======== SOURCE INFORMATION
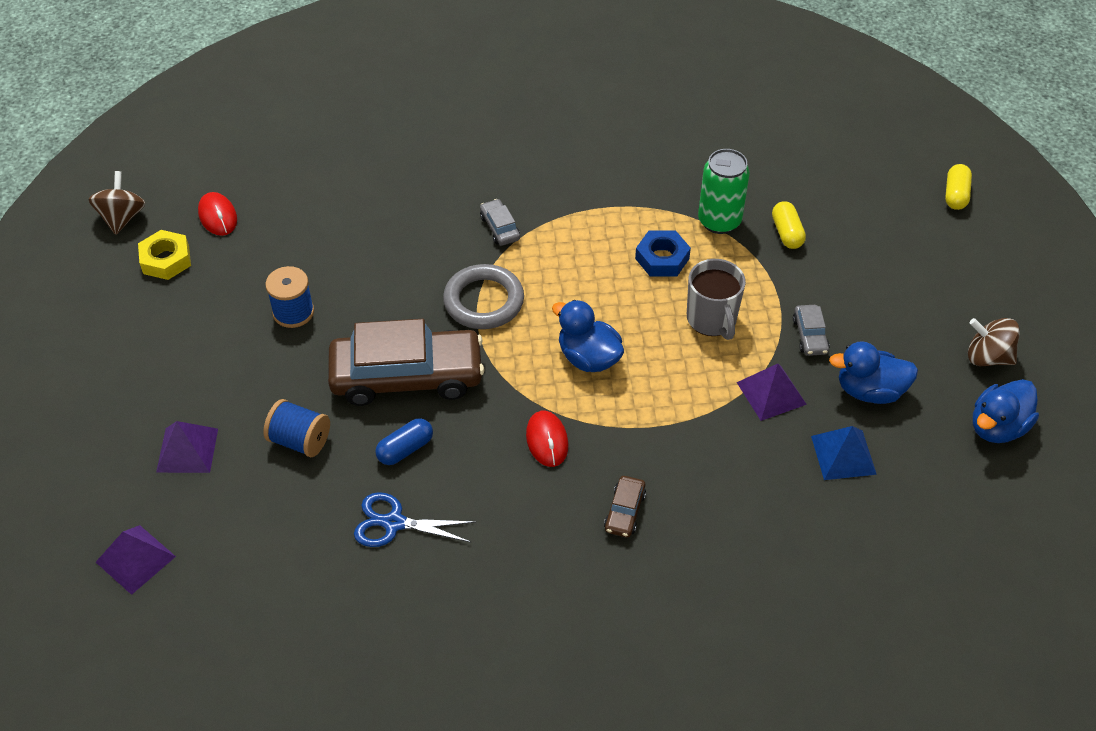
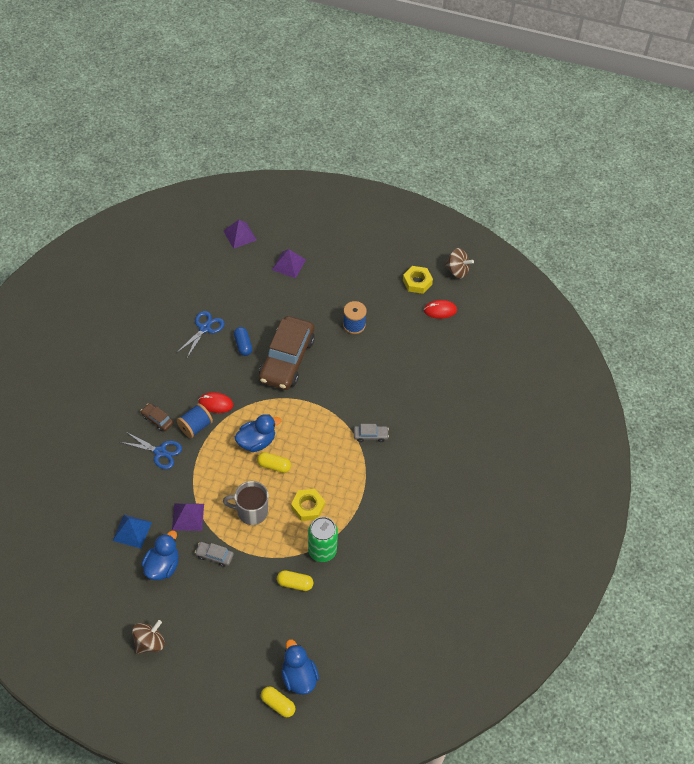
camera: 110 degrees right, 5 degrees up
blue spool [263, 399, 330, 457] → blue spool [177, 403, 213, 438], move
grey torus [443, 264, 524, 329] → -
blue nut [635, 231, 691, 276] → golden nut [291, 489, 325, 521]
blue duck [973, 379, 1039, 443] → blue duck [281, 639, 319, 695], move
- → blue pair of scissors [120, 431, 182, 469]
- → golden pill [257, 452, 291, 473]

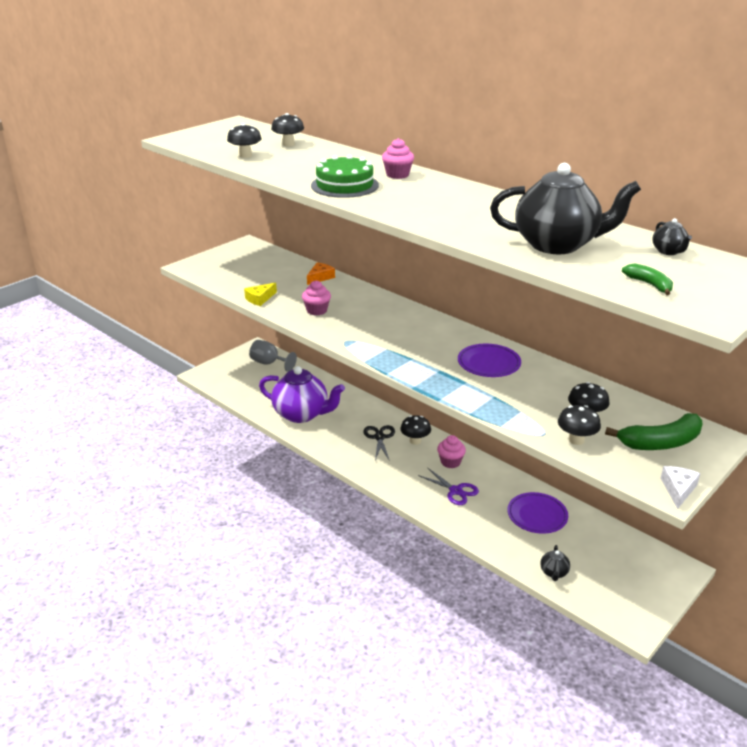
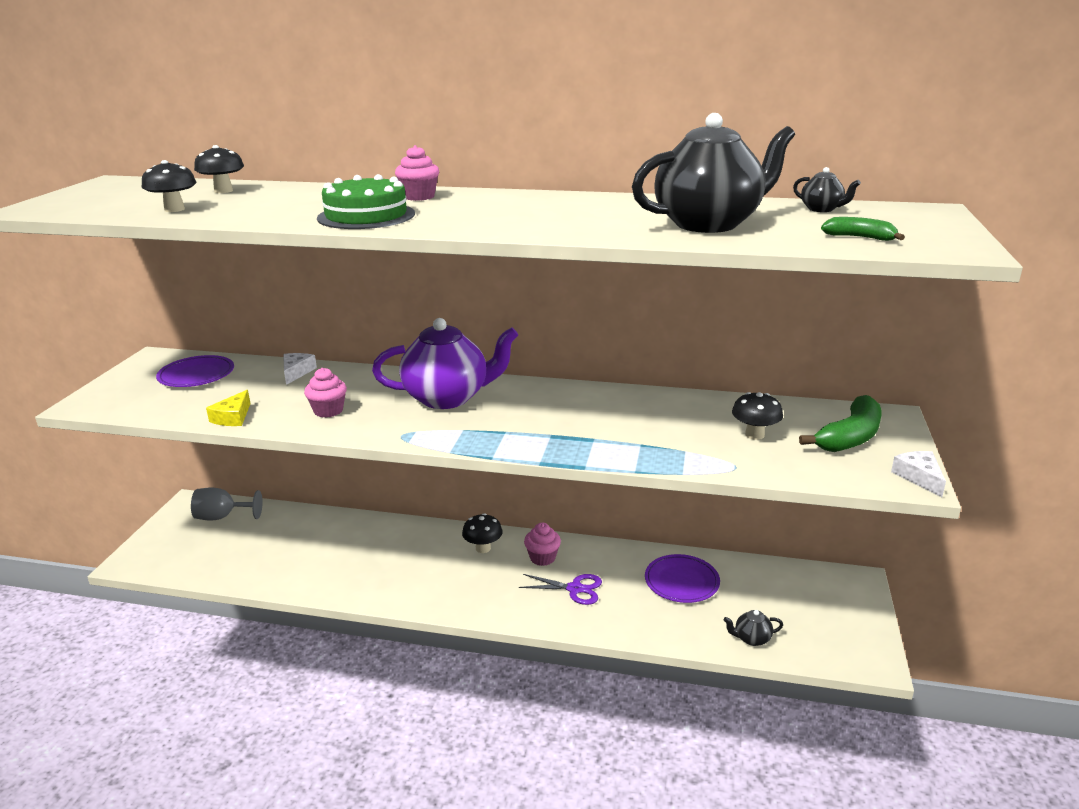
camera: 30 degrees left, 5 degrees down
purple china teapot [259, 366, 345, 423] → purple china teapot [372, 318, 518, 409], move
orange-coloured cheese [307, 262, 335, 285] → pure white cheese [283, 353, 317, 385]
jet-black pair of scissors [363, 425, 395, 461] → -
purple plate [458, 344, 521, 377] → purple plate [156, 355, 234, 387], move
jet-black china teapot [540, 545, 570, 581] → jet-black china teapot [724, 610, 783, 646], 105 degrees clockwise
jet-black toadstool [558, 405, 601, 445] → -

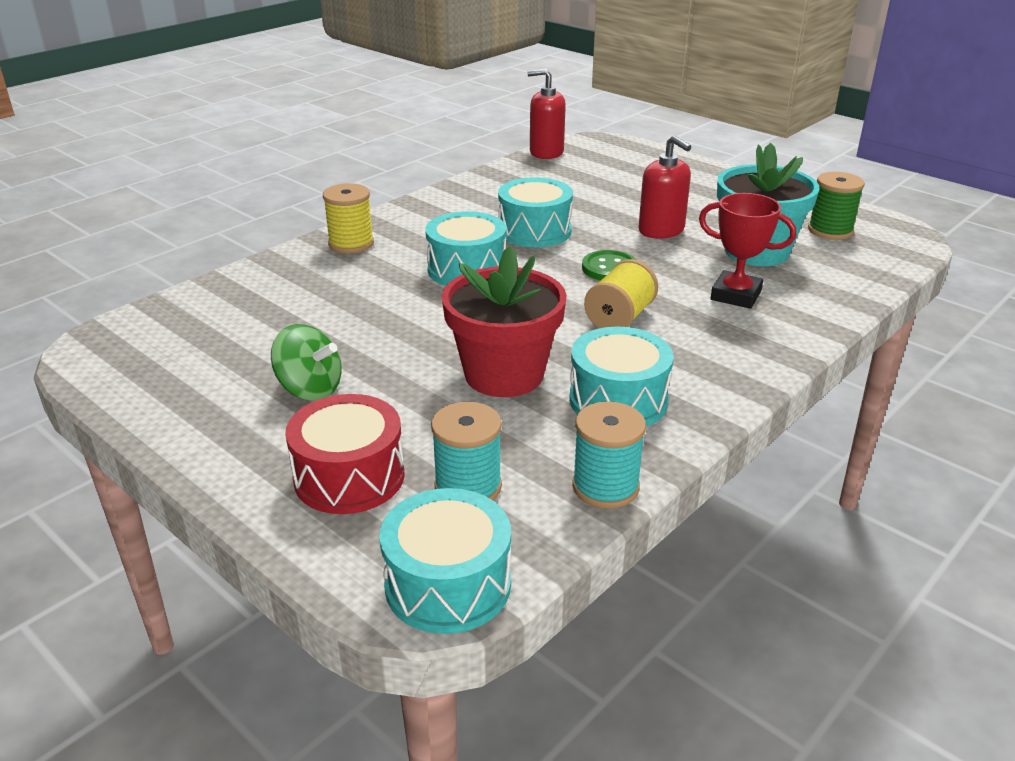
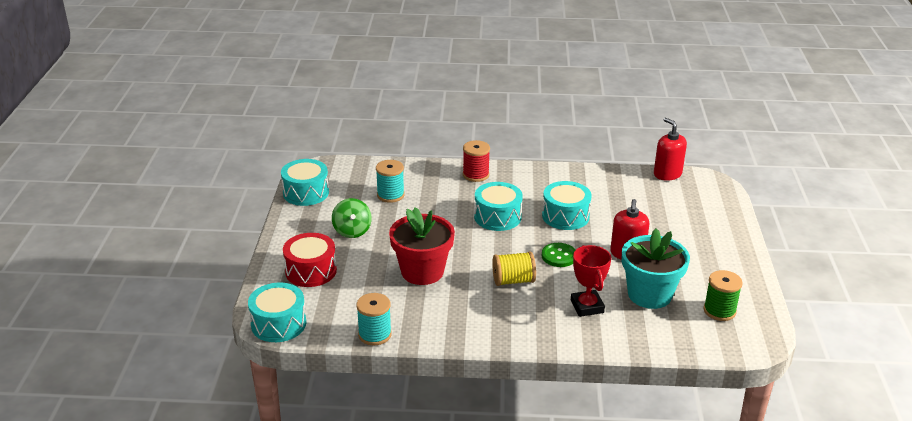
camera: 50 degrees right, 0 degrees up
golden spool [323, 183, 374, 253] → scarlet spool [463, 140, 490, 182]
aqua spool [431, 402, 502, 500] → aqua spool [376, 160, 404, 203], move
aqua drum [569, 327, 674, 426] → aqua drum [281, 159, 329, 206], move

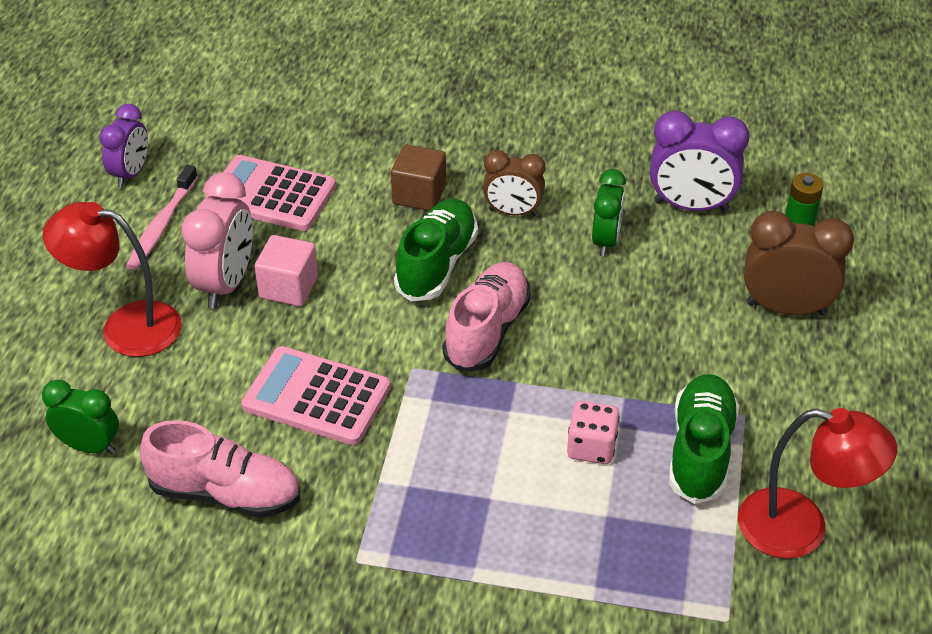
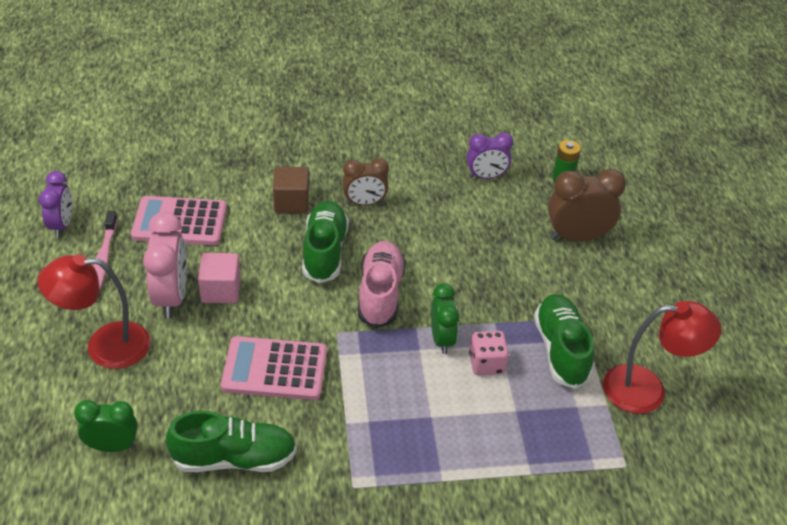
camera: 20 degrees left, 0 degrees up
rosy lace-up shoe [140, 420, 300, 518] → green lace-up shoe [166, 411, 297, 472]
green clock [592, 169, 626, 257] → green clock [431, 283, 459, 354], move
purple clock [650, 110, 750, 211] → purple clock [467, 132, 513, 179], x0.66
================
== TASK TO COMPLETE ==
Give an exact copy of the data, and omit any pictures it holds.

== COMPLETED TASK ==
camera: 110 degrees right, 5 degrees up
blue spool [263, 399, 330, 457] → blue spool [177, 403, 213, 438], move
grey torus [443, 264, 524, 329] → -
blue nut [635, 231, 691, 276] → golden nut [291, 489, 325, 521]
blue duck [973, 379, 1039, 443] → blue duck [281, 639, 319, 695], move
- → blue pair of scissors [120, 431, 182, 469]
- → golden pill [257, 452, 291, 473]

camera: 30 degrees left, 5 degrees down
purple china teapot [259, 366, 345, 423] → purple china teapot [372, 318, 518, 409], move
orange-coloured cheese [307, 262, 335, 285] → pure white cheese [283, 353, 317, 385]
jet-black pair of scissors [363, 425, 395, 461] → -
purple plate [458, 344, 521, 377] → purple plate [156, 355, 234, 387], move
jet-black china teapot [540, 545, 570, 581] → jet-black china teapot [724, 610, 783, 646], 105 degrees clockwise
jet-black toadstool [558, 405, 601, 445] → -

camera: 50 degrees right, 0 degrees up
golden spool [323, 183, 374, 253] → scarlet spool [463, 140, 490, 182]
aqua spool [431, 402, 502, 500] → aqua spool [376, 160, 404, 203], move
aqua drum [569, 327, 674, 426] → aqua drum [281, 159, 329, 206], move

camera: 20 degrees left, 0 degrees up
rosy lace-up shoe [140, 420, 300, 518] → green lace-up shoe [166, 411, 297, 472]
green clock [592, 169, 626, 257] → green clock [431, 283, 459, 354], move
purple clock [650, 110, 750, 211] → purple clock [467, 132, 513, 179], x0.66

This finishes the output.